▸ **AIM OF THE TASK**
The data is to be set down once more, exactly as it reads.

══ RECORDS FOR THIS TASK ══

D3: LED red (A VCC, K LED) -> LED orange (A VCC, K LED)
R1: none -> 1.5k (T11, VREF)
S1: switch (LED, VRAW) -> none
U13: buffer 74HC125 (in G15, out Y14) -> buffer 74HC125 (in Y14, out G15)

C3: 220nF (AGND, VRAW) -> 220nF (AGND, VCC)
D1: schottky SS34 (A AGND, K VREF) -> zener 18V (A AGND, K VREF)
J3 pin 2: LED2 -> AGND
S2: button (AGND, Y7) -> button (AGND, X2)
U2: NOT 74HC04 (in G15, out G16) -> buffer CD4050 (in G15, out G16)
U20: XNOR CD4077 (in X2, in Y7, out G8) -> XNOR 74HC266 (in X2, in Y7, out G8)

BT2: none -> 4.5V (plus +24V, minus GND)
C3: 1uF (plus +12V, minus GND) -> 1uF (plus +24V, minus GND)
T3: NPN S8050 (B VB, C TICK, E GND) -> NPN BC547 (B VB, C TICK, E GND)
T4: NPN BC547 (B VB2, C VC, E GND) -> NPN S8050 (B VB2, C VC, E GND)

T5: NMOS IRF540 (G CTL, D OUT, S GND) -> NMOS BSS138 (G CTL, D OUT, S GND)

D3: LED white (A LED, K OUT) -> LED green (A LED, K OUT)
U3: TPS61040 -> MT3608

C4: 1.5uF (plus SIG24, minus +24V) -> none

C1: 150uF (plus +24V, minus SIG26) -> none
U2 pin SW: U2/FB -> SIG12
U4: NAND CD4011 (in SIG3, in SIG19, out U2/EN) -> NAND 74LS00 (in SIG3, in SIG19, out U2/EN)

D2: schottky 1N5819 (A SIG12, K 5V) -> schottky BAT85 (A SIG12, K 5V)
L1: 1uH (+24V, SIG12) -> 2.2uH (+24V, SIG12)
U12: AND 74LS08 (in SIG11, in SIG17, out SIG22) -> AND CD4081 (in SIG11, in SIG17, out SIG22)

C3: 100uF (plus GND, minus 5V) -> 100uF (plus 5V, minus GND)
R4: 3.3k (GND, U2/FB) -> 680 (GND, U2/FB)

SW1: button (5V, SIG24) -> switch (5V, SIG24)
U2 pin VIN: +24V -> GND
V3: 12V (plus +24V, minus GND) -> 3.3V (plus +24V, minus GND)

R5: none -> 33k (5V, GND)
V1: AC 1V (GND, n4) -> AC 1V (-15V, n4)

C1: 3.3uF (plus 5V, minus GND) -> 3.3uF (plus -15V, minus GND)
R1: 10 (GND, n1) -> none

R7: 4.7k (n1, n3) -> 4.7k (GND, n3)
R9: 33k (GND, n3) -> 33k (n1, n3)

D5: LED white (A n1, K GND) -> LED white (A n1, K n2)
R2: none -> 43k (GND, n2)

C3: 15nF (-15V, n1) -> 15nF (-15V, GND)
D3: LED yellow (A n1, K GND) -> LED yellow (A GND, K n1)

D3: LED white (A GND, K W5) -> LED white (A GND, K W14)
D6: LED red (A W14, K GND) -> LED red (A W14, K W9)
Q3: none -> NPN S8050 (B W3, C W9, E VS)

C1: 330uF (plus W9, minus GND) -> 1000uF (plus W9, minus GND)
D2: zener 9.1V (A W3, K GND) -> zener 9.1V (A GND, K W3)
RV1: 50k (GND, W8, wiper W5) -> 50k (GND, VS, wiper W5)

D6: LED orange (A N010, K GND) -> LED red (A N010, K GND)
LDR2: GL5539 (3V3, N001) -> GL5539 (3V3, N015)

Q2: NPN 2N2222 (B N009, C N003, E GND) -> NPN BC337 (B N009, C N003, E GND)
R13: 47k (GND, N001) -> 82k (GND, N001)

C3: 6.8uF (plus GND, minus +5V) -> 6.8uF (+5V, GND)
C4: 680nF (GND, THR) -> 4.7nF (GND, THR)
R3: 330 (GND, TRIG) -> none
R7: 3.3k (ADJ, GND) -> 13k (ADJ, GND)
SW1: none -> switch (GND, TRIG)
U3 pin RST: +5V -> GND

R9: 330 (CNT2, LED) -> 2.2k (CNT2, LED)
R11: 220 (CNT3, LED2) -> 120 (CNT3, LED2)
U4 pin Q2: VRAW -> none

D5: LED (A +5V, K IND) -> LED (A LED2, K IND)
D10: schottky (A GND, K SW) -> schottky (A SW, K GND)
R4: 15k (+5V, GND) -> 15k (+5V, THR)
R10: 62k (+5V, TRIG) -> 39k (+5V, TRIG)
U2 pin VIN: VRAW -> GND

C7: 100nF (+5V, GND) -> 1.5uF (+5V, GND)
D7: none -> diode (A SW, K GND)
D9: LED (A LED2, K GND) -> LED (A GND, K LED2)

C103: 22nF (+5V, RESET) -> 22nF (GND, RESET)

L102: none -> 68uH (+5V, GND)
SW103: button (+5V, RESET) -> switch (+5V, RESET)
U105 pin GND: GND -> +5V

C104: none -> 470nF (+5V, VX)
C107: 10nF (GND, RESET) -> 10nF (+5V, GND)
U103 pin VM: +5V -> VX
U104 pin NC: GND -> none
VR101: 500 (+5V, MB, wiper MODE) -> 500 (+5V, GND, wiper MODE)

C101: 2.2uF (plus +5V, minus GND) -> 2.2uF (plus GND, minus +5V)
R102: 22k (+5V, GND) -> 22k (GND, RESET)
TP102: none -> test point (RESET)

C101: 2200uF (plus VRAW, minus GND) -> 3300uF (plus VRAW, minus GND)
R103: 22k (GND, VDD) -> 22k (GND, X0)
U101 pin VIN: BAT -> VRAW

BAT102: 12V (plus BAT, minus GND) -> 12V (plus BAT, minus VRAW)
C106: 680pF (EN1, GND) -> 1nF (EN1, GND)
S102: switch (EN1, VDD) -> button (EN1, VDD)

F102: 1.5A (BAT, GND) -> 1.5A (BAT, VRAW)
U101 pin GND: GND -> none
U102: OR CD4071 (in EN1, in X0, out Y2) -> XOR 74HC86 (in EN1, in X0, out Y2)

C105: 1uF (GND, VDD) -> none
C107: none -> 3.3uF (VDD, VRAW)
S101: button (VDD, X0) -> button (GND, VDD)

═══

▸ **OUTPUT BELOW**
D3: LED red (A VCC, K LED) -> LED orange (A VCC, K LED)
R1: none -> 1.5k (T11, VREF)
S1: switch (LED, VRAW) -> none
U13: buffer 74HC125 (in G15, out Y14) -> buffer 74HC125 (in Y14, out G15)

C3: 220nF (AGND, VRAW) -> 220nF (AGND, VCC)
D1: schottky SS34 (A AGND, K VREF) -> zener 18V (A AGND, K VREF)
J3 pin 2: LED2 -> AGND
S2: button (AGND, Y7) -> button (AGND, X2)
U2: NOT 74HC04 (in G15, out G16) -> buffer CD4050 (in G15, out G16)
U20: XNOR CD4077 (in X2, in Y7, out G8) -> XNOR 74HC266 (in X2, in Y7, out G8)

BT2: none -> 4.5V (plus +24V, minus GND)
C3: 1uF (plus +12V, minus GND) -> 1uF (plus +24V, minus GND)
T3: NPN S8050 (B VB, C TICK, E GND) -> NPN BC547 (B VB, C TICK, E GND)
T4: NPN BC547 (B VB2, C VC, E GND) -> NPN S8050 (B VB2, C VC, E GND)

T5: NMOS IRF540 (G CTL, D OUT, S GND) -> NMOS BSS138 (G CTL, D OUT, S GND)

D3: LED white (A LED, K OUT) -> LED green (A LED, K OUT)
U3: TPS61040 -> MT3608

C4: 1.5uF (plus SIG24, minus +24V) -> none

C1: 150uF (plus +24V, minus SIG26) -> none
U2 pin SW: U2/FB -> SIG12
U4: NAND CD4011 (in SIG3, in SIG19, out U2/EN) -> NAND 74LS00 (in SIG3, in SIG19, out U2/EN)

D2: schottky 1N5819 (A SIG12, K 5V) -> schottky BAT85 (A SIG12, K 5V)
L1: 1uH (+24V, SIG12) -> 2.2uH (+24V, SIG12)
U12: AND 74LS08 (in SIG11, in SIG17, out SIG22) -> AND CD4081 (in SIG11, in SIG17, out SIG22)

C3: 100uF (plus GND, minus 5V) -> 100uF (plus 5V, minus GND)
R4: 3.3k (GND, U2/FB) -> 680 (GND, U2/FB)

SW1: button (5V, SIG24) -> switch (5V, SIG24)
U2 pin VIN: +24V -> GND
V3: 12V (plus +24V, minus GND) -> 3.3V (plus +24V, minus GND)

R5: none -> 33k (5V, GND)
V1: AC 1V (GND, n4) -> AC 1V (-15V, n4)

C1: 3.3uF (plus 5V, minus GND) -> 3.3uF (plus -15V, minus GND)
R1: 10 (GND, n1) -> none

R7: 4.7k (n1, n3) -> 4.7k (GND, n3)
R9: 33k (GND, n3) -> 33k (n1, n3)

D5: LED white (A n1, K GND) -> LED white (A n1, K n2)
R2: none -> 43k (GND, n2)

C3: 15nF (-15V, n1) -> 15nF (-15V, GND)
D3: LED yellow (A n1, K GND) -> LED yellow (A GND, K n1)

D3: LED white (A GND, K W5) -> LED white (A GND, K W14)
D6: LED red (A W14, K GND) -> LED red (A W14, K W9)
Q3: none -> NPN S8050 (B W3, C W9, E VS)

C1: 330uF (plus W9, minus GND) -> 1000uF (plus W9, minus GND)
D2: zener 9.1V (A W3, K GND) -> zener 9.1V (A GND, K W3)
RV1: 50k (GND, W8, wiper W5) -> 50k (GND, VS, wiper W5)

D6: LED orange (A N010, K GND) -> LED red (A N010, K GND)
LDR2: GL5539 (3V3, N001) -> GL5539 (3V3, N015)

Q2: NPN 2N2222 (B N009, C N003, E GND) -> NPN BC337 (B N009, C N003, E GND)
R13: 47k (GND, N001) -> 82k (GND, N001)

C3: 6.8uF (plus GND, minus +5V) -> 6.8uF (+5V, GND)
C4: 680nF (GND, THR) -> 4.7nF (GND, THR)
R3: 330 (GND, TRIG) -> none
R7: 3.3k (ADJ, GND) -> 13k (ADJ, GND)
SW1: none -> switch (GND, TRIG)
U3 pin RST: +5V -> GND

R9: 330 (CNT2, LED) -> 2.2k (CNT2, LED)
R11: 220 (CNT3, LED2) -> 120 (CNT3, LED2)
U4 pin Q2: VRAW -> none

D5: LED (A +5V, K IND) -> LED (A LED2, K IND)
D10: schottky (A GND, K SW) -> schottky (A SW, K GND)
R4: 15k (+5V, GND) -> 15k (+5V, THR)
R10: 62k (+5V, TRIG) -> 39k (+5V, TRIG)
U2 pin VIN: VRAW -> GND

C7: 100nF (+5V, GND) -> 1.5uF (+5V, GND)
D7: none -> diode (A SW, K GND)
D9: LED (A LED2, K GND) -> LED (A GND, K LED2)

C103: 22nF (+5V, RESET) -> 22nF (GND, RESET)

L102: none -> 68uH (+5V, GND)
SW103: button (+5V, RESET) -> switch (+5V, RESET)
U105 pin GND: GND -> +5V

C104: none -> 470nF (+5V, VX)
C107: 10nF (GND, RESET) -> 10nF (+5V, GND)
U103 pin VM: +5V -> VX
U104 pin NC: GND -> none
VR101: 500 (+5V, MB, wiper MODE) -> 500 (+5V, GND, wiper MODE)

C101: 2.2uF (plus +5V, minus GND) -> 2.2uF (plus GND, minus +5V)
R102: 22k (+5V, GND) -> 22k (GND, RESET)
TP102: none -> test point (RESET)

C101: 2200uF (plus VRAW, minus GND) -> 3300uF (plus VRAW, minus GND)
R103: 22k (GND, VDD) -> 22k (GND, X0)
U101 pin VIN: BAT -> VRAW

BAT102: 12V (plus BAT, minus GND) -> 12V (plus BAT, minus VRAW)
C106: 680pF (EN1, GND) -> 1nF (EN1, GND)
S102: switch (EN1, VDD) -> button (EN1, VDD)

F102: 1.5A (BAT, GND) -> 1.5A (BAT, VRAW)
U101 pin GND: GND -> none
U102: OR CD4071 (in EN1, in X0, out Y2) -> XOR 74HC86 (in EN1, in X0, out Y2)

C105: 1uF (GND, VDD) -> none
C107: none -> 3.3uF (VDD, VRAW)
S101: button (VDD, X0) -> button (GND, VDD)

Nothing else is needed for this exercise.